# Stored records
----

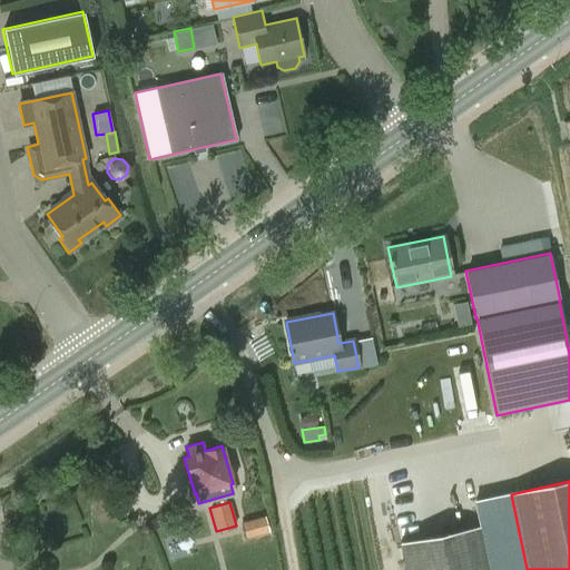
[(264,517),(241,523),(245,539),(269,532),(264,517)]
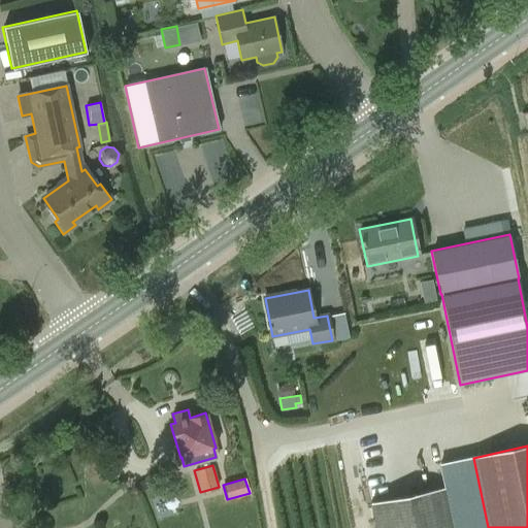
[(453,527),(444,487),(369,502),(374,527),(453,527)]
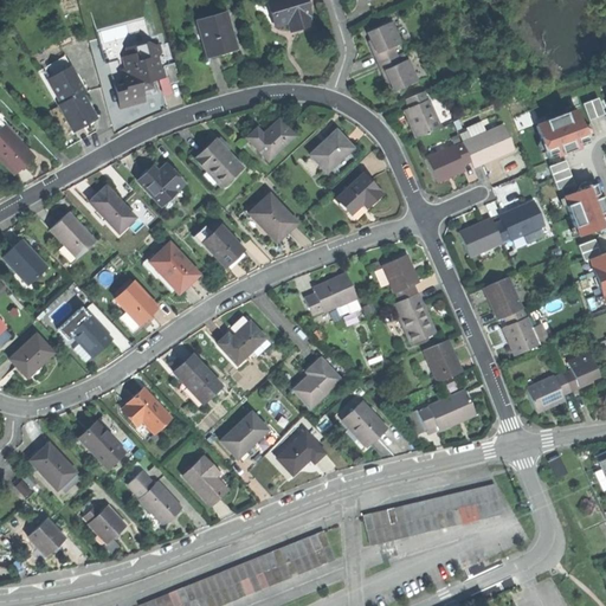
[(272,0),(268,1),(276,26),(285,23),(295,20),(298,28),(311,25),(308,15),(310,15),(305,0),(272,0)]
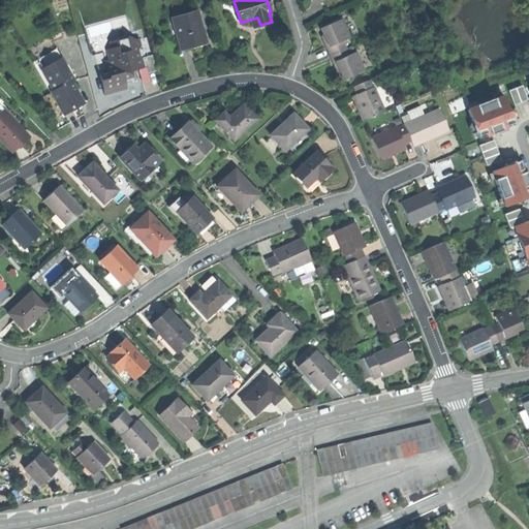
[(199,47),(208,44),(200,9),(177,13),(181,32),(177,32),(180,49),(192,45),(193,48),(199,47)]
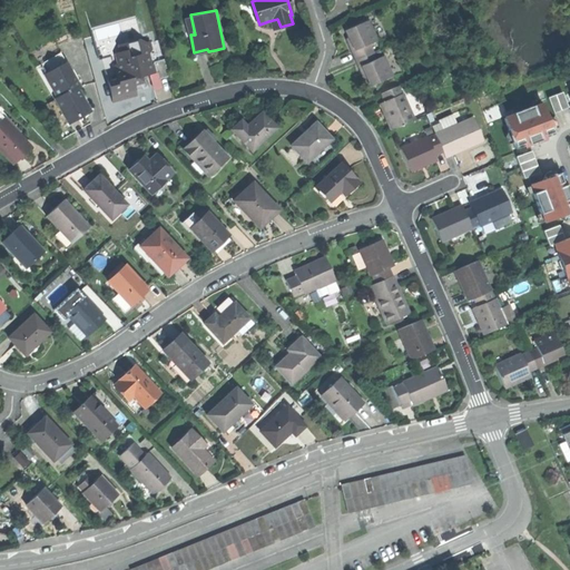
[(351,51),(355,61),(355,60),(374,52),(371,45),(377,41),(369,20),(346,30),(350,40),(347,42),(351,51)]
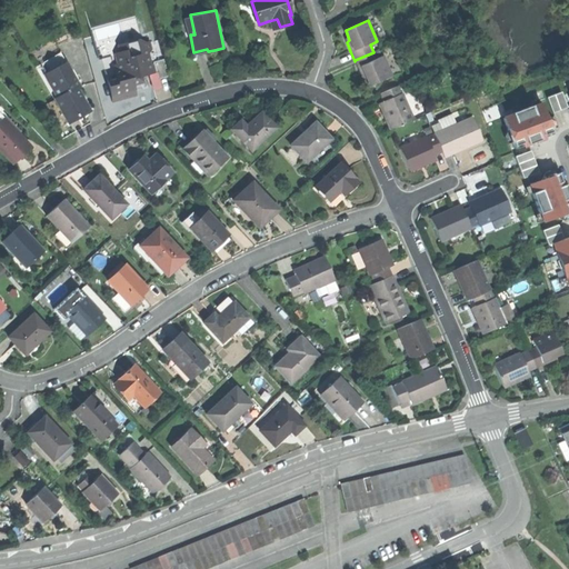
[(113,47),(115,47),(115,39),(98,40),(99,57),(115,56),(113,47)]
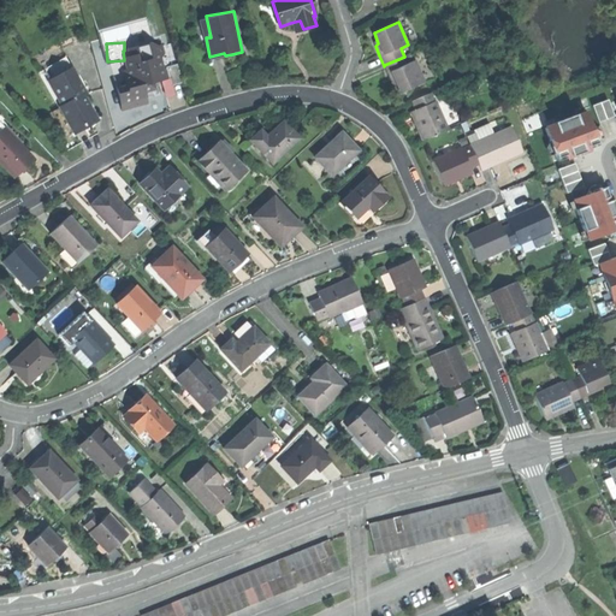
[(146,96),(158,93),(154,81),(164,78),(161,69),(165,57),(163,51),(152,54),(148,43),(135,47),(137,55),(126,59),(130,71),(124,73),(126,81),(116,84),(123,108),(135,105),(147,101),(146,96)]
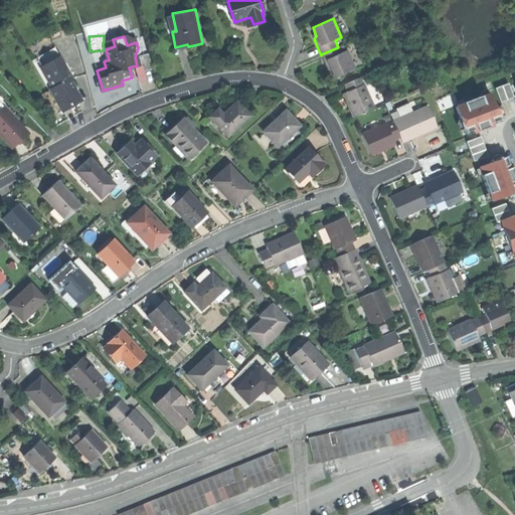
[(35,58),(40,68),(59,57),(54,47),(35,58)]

----

# Aim of the exercise
Exact copies of the entries above are needed, with every picture removed.

# Exercise output
[(264,517),(241,523),(245,539),(269,532),(264,517)]
[(453,527),(444,487),(369,502),(374,527),(453,527)]
[(272,0),(268,1),(276,26),(285,23),(295,20),(298,28),(311,25),(308,15),(310,15),(305,0),(272,0)]
[(199,47),(208,44),(200,9),(177,13),(181,32),(177,32),(180,49),(192,45),(193,48),(199,47)]
[(351,51),(355,61),(355,60),(374,52),(371,45),(377,41),(369,20),(346,30),(350,40),(347,42),(351,51)]
[(113,47),(115,47),(115,39),(98,40),(99,57),(115,56),(113,47)]
[(146,96),(158,93),(154,81),(164,78),(161,69),(165,57),(163,51),(152,54),(148,43),(135,47),(137,55),(126,59),(130,71),(124,73),(126,81),(116,84),(123,108),(135,105),(147,101),(146,96)]
[(35,58),(40,68),(59,57),(54,47),(35,58)]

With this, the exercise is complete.